** Opening Extracted records block **

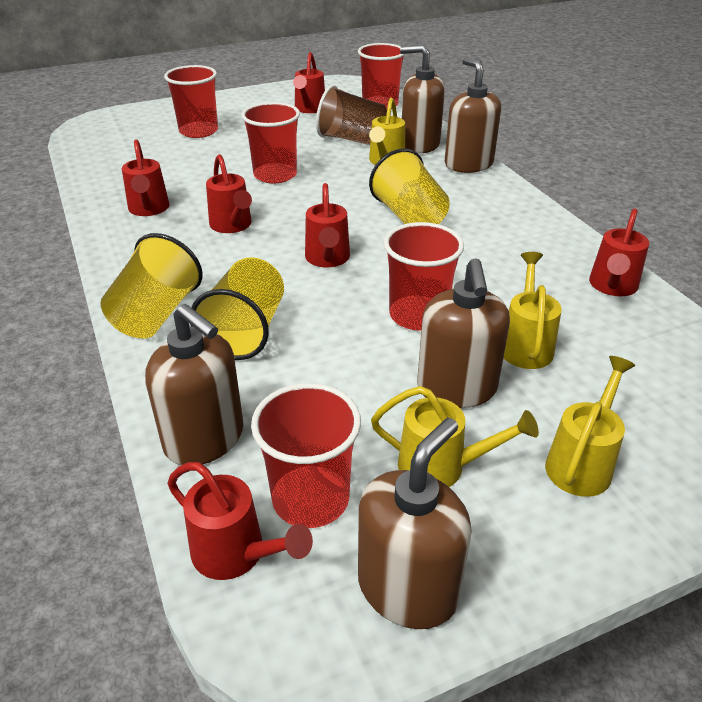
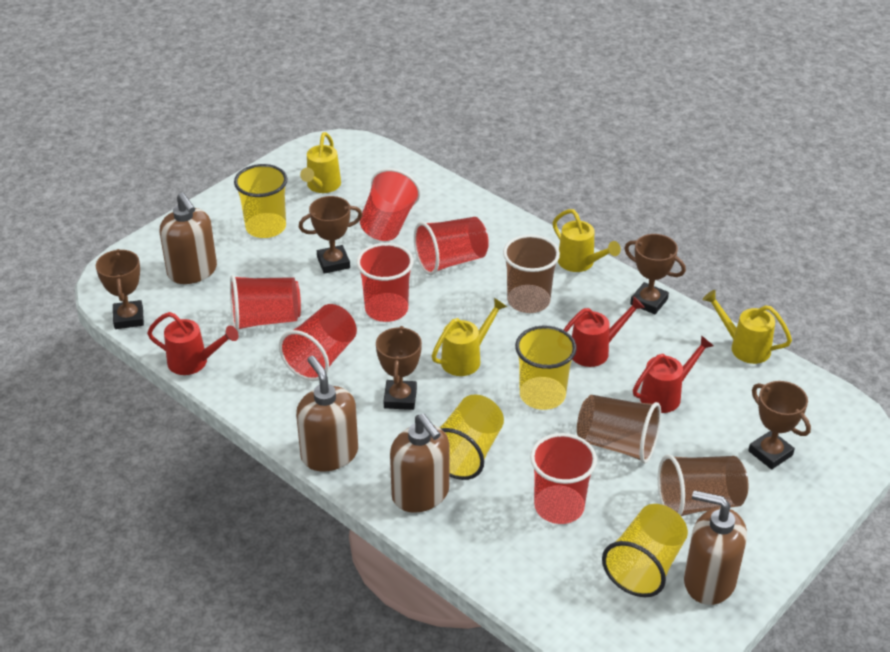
brown cup: 1 -> 3
brown soap dispenser: 5 -> 4
brown trophy: 0 -> 5
red cup: 5 -> 6
red watering can: 6 -> 3
yellow cup: 3 -> 4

** Closing Extracted records block **

**What you have to do:** Work out how many lines in the entries hold the string "brown". Your answer should consist solely of that number.

**Task result:** 3